(Beginning of Task inputs)

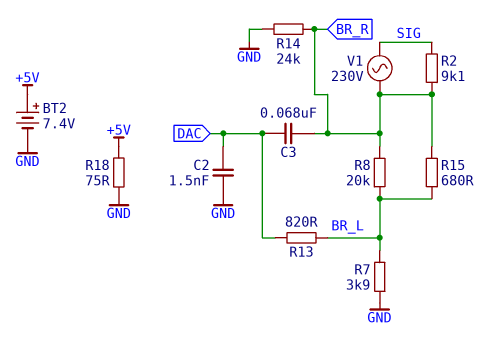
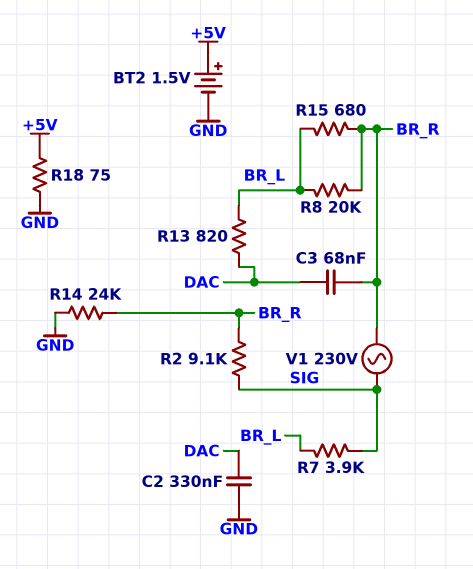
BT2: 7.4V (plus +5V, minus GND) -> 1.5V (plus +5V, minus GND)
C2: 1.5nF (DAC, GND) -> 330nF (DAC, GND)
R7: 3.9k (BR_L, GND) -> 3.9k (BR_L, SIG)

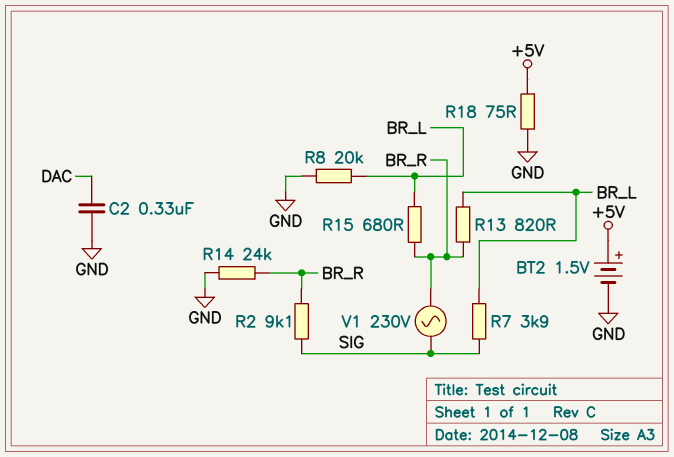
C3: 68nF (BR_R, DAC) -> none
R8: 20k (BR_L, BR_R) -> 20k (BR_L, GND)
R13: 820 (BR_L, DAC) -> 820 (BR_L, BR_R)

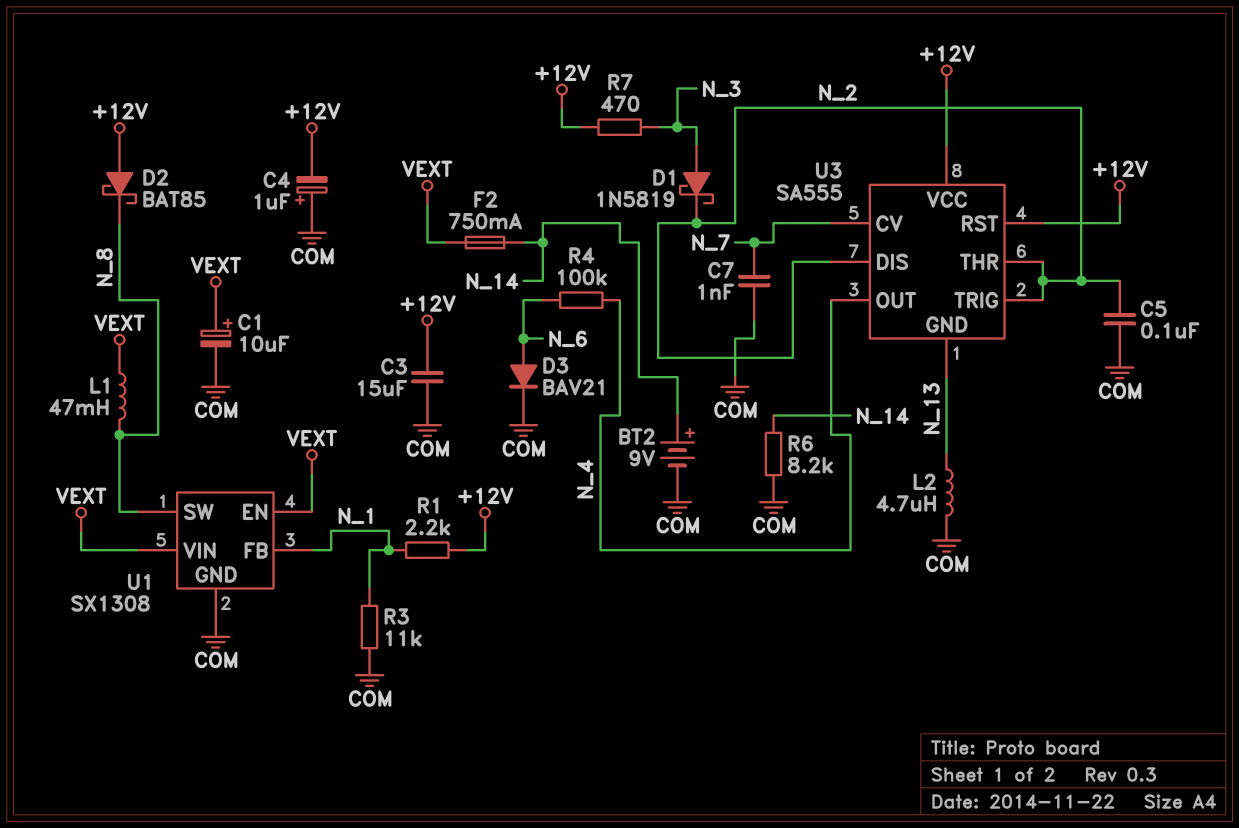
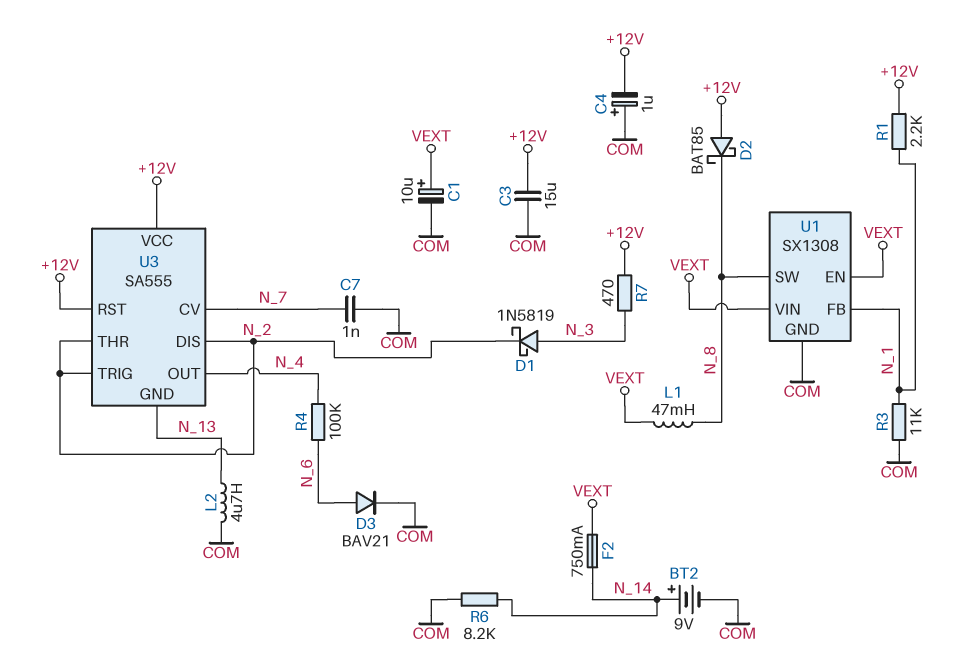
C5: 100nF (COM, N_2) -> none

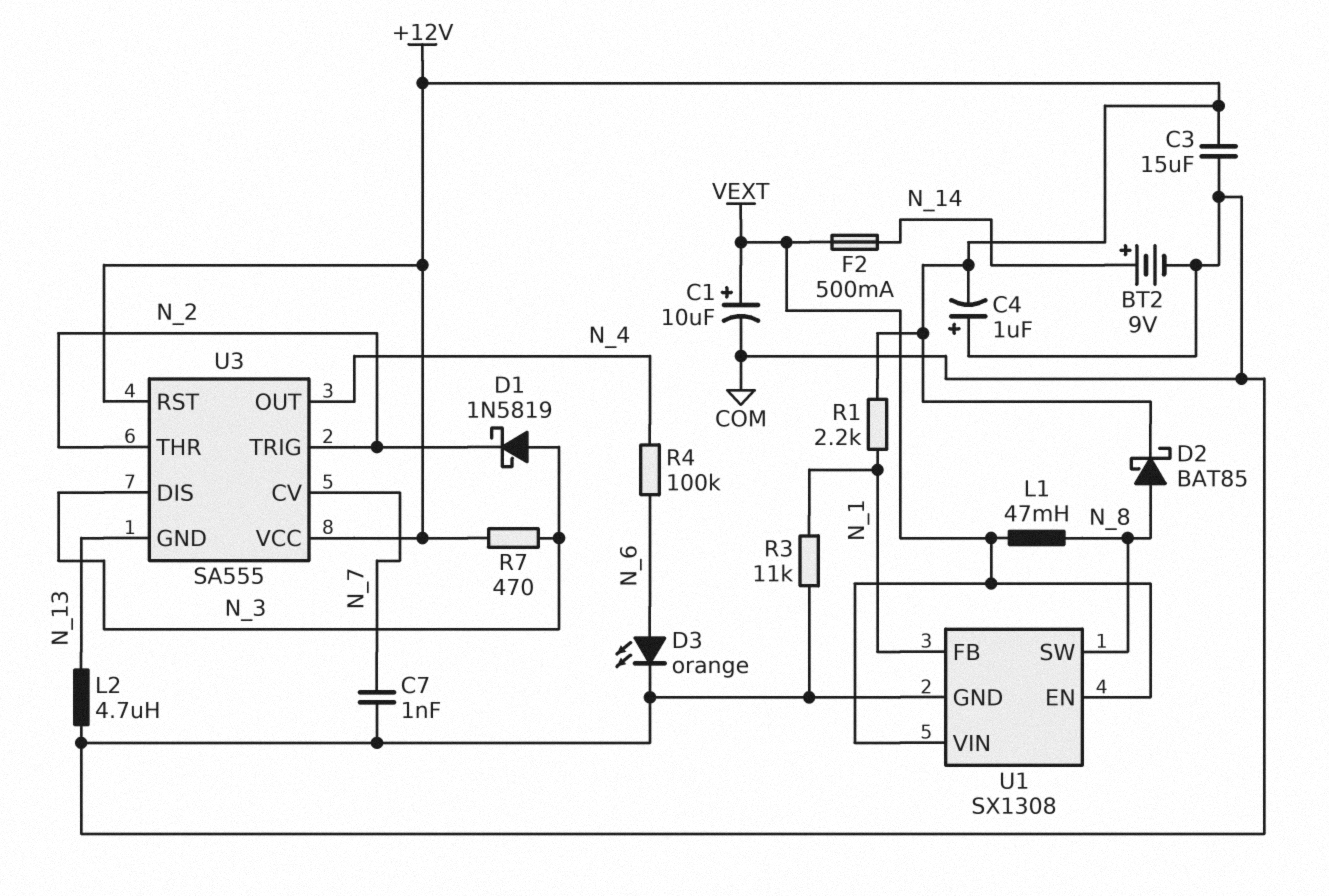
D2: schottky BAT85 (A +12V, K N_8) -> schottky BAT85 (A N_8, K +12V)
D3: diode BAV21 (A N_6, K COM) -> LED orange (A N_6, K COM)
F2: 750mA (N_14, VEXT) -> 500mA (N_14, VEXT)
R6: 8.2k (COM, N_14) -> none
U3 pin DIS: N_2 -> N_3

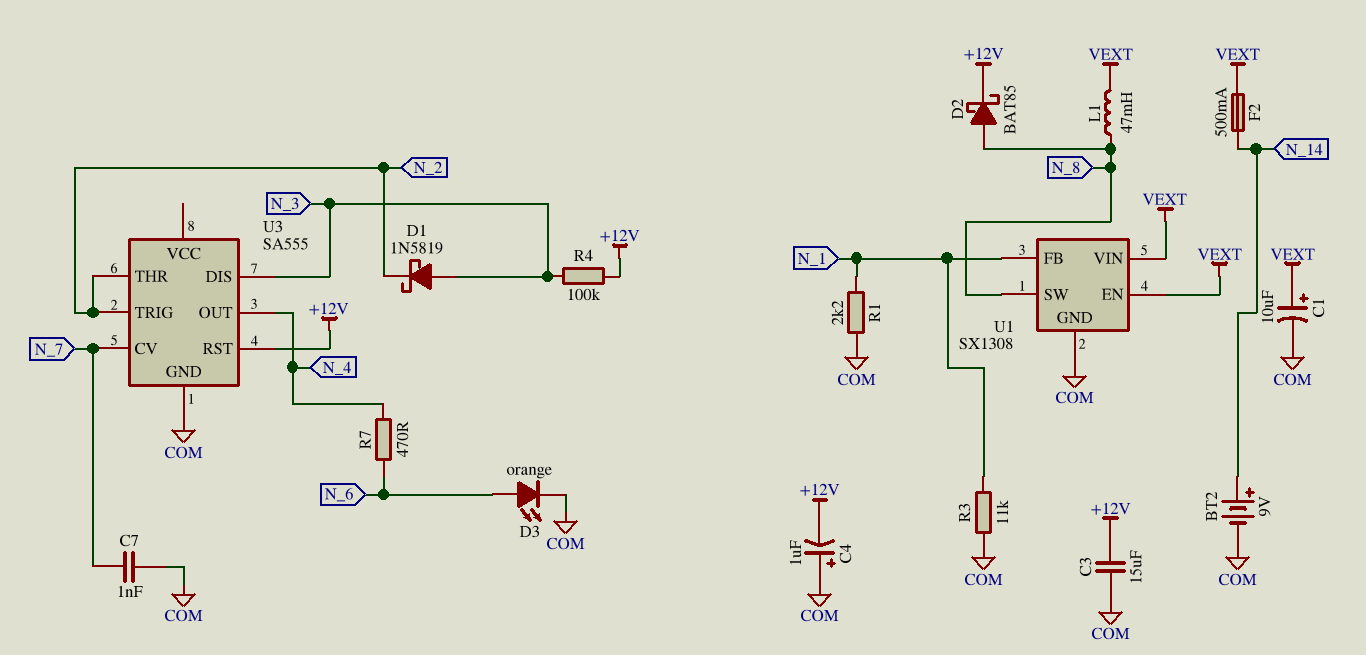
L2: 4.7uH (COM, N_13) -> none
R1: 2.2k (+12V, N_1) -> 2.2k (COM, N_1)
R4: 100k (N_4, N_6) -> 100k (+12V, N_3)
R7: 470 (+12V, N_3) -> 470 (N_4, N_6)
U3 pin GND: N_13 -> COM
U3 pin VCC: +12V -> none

(End of Task inputs)

• Exercise description
Please print the line that contains "C2: 1.5nF (DAC, GND) -> 330nF (DAC, GND)" along with every later line of the material, exactly, through the last one. Leave pictures out of the copy.

• Response to this exercise
C2: 1.5nF (DAC, GND) -> 330nF (DAC, GND)
R7: 3.9k (BR_L, GND) -> 3.9k (BR_L, SIG)

C3: 68nF (BR_R, DAC) -> none
R8: 20k (BR_L, BR_R) -> 20k (BR_L, GND)
R13: 820 (BR_L, DAC) -> 820 (BR_L, BR_R)

C5: 100nF (COM, N_2) -> none

D2: schottky BAT85 (A +12V, K N_8) -> schottky BAT85 (A N_8, K +12V)
D3: diode BAV21 (A N_6, K COM) -> LED orange (A N_6, K COM)
F2: 750mA (N_14, VEXT) -> 500mA (N_14, VEXT)
R6: 8.2k (COM, N_14) -> none
U3 pin DIS: N_2 -> N_3

L2: 4.7uH (COM, N_13) -> none
R1: 2.2k (+12V, N_1) -> 2.2k (COM, N_1)
R4: 100k (N_4, N_6) -> 100k (+12V, N_3)
R7: 470 (+12V, N_3) -> 470 (N_4, N_6)
U3 pin GND: N_13 -> COM
U3 pin VCC: +12V -> none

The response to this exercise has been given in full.